Top of SOURCE RECORDS

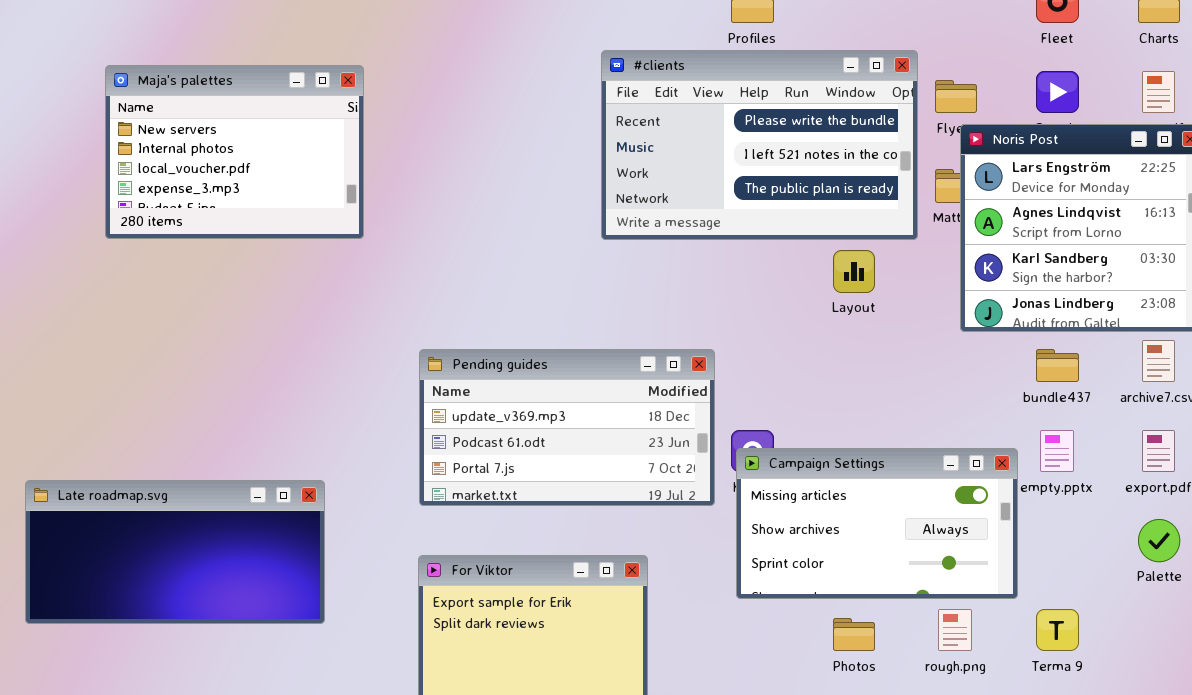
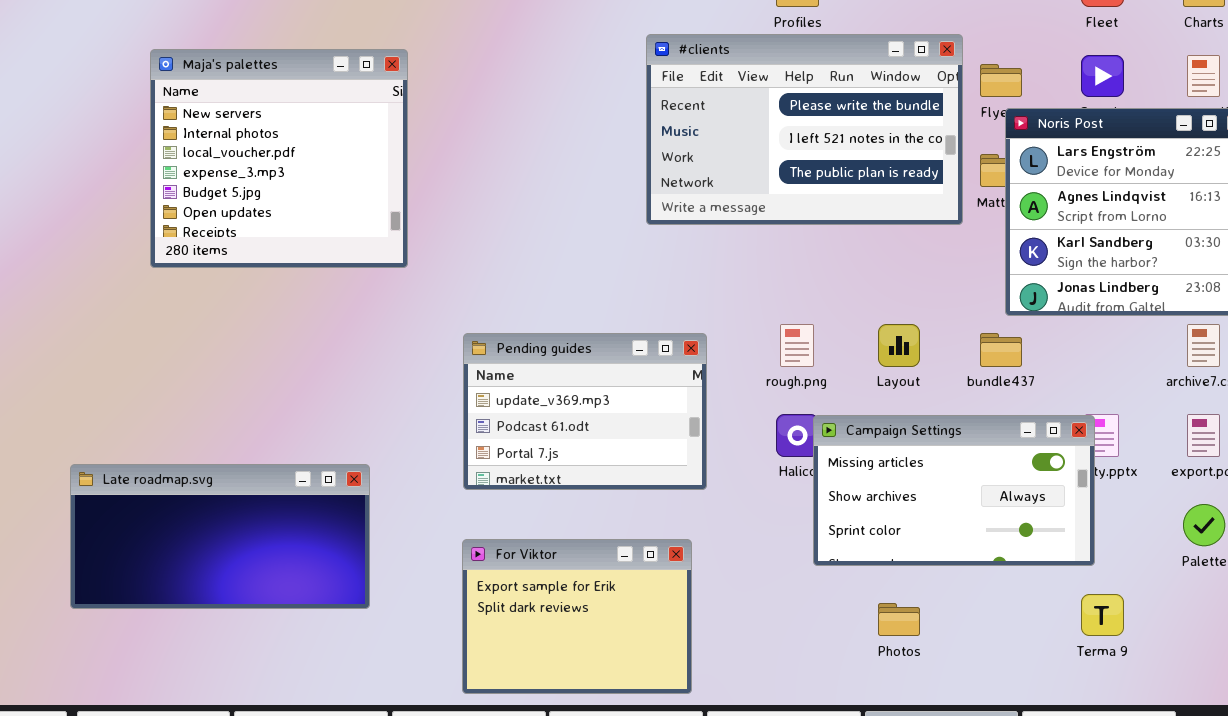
Maja's palettes: [105,65,364,239] -> [150,49,408,268], resized
Layout: [833,250,875,293] -> [878,324,920,367], moved
Pending guides: [419,349,715,506] -> [463,333,707,490], resized
bundle437: [1036,349,1079,382] -> [980,333,1022,367], moved
Campaign Settings: [736,448,1018,599] -> [813,415,1095,566], moved
rough.png: [938,609,972,651] -> [780,324,814,367], moved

Bottom of SOURCE RECORDS

▶ **TASK DESCRIPTION**: Set down the data above word for word, leaving every picture out.

▶ **FINISHED TASK**:
Maja's palettes: [105,65,364,239] -> [150,49,408,268], resized
Layout: [833,250,875,293] -> [878,324,920,367], moved
Pending guides: [419,349,715,506] -> [463,333,707,490], resized
bundle437: [1036,349,1079,382] -> [980,333,1022,367], moved
Campaign Settings: [736,448,1018,599] -> [813,415,1095,566], moved
rough.png: [938,609,972,651] -> [780,324,814,367], moved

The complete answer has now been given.